▸ **What you have to do**:
Among the lines of the material below, count those with the string "none". Give the number alone.

▸ **Given data**:
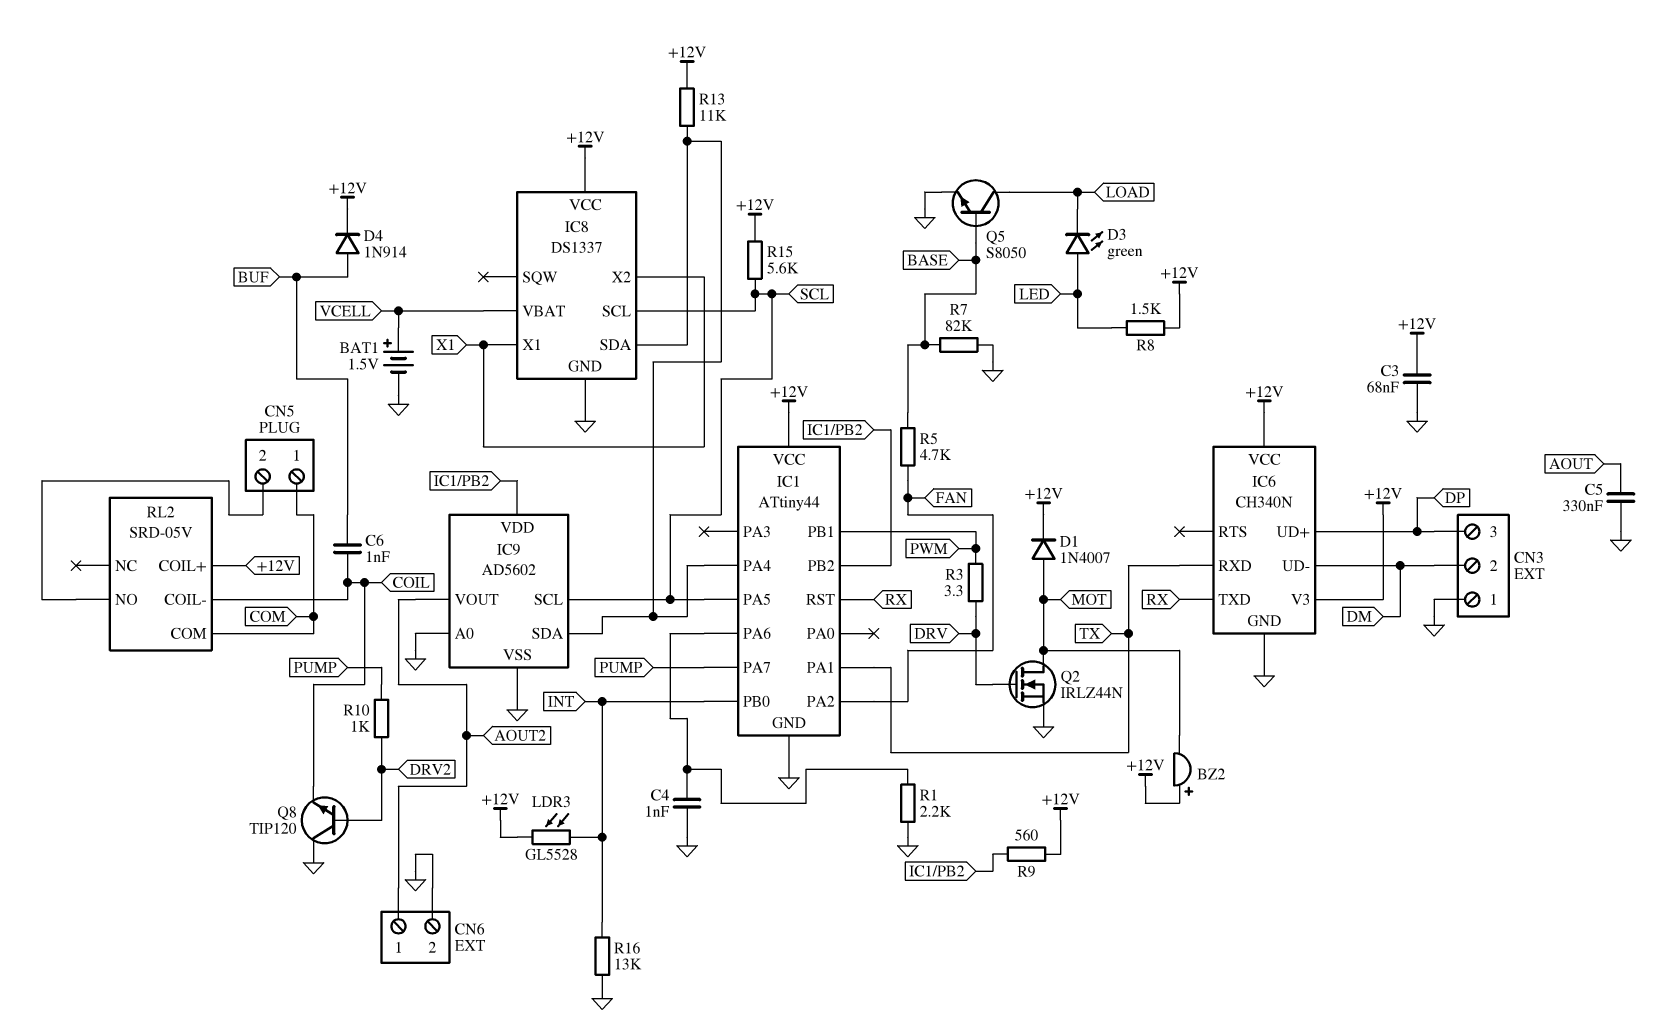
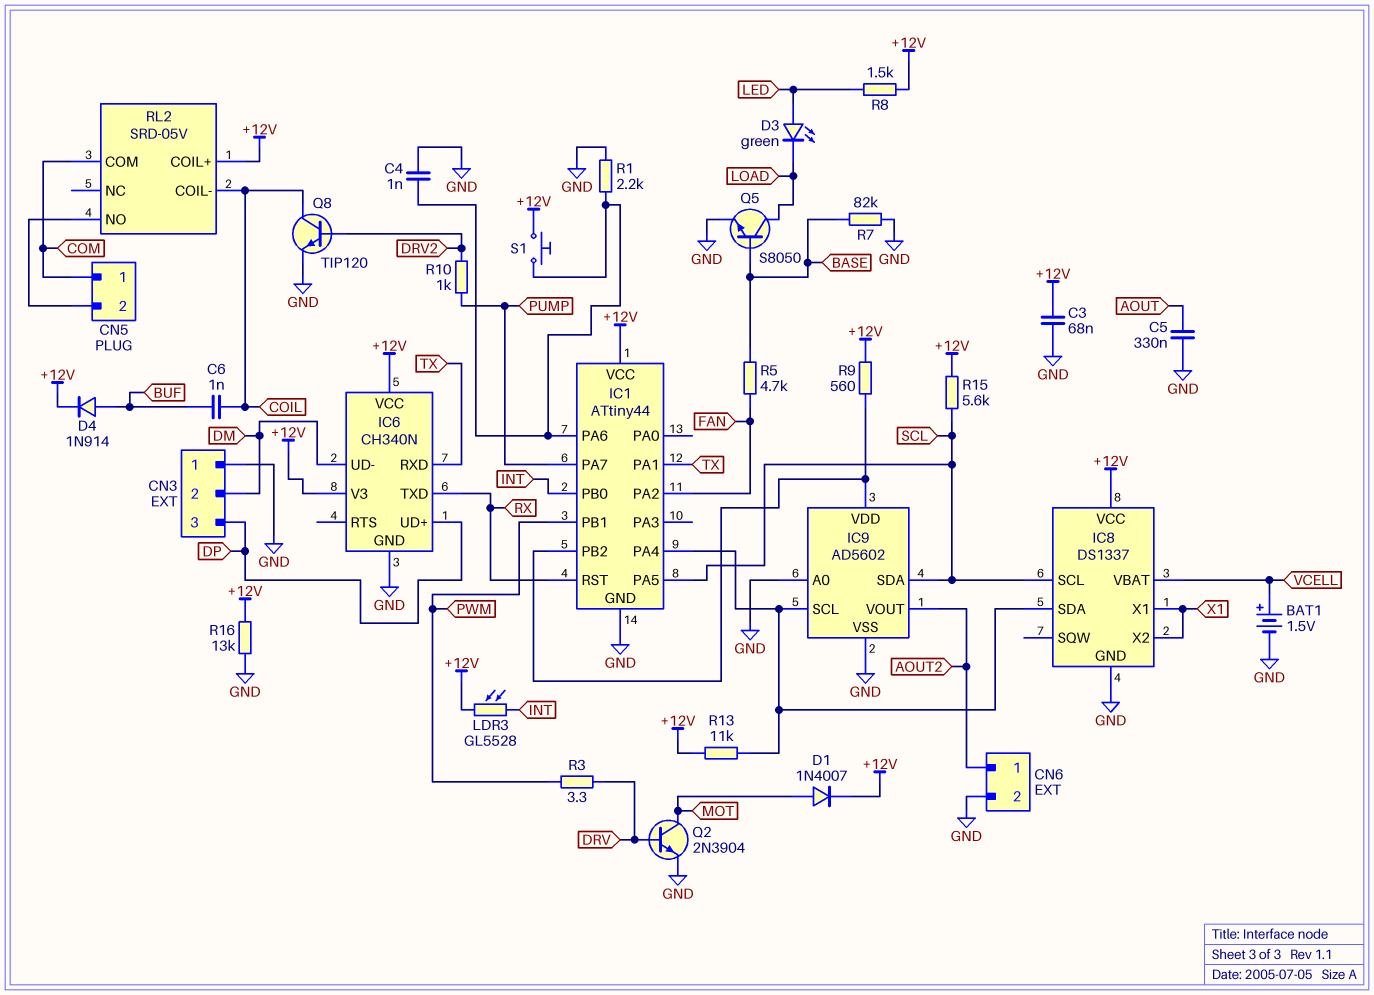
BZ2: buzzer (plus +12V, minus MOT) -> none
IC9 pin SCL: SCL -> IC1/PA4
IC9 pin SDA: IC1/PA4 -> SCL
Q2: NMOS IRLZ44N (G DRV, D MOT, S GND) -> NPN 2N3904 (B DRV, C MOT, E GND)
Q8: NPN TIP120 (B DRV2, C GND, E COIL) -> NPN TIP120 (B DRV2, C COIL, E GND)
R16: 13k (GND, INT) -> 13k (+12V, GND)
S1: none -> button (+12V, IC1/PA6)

▸ **Answer to the problem**:
2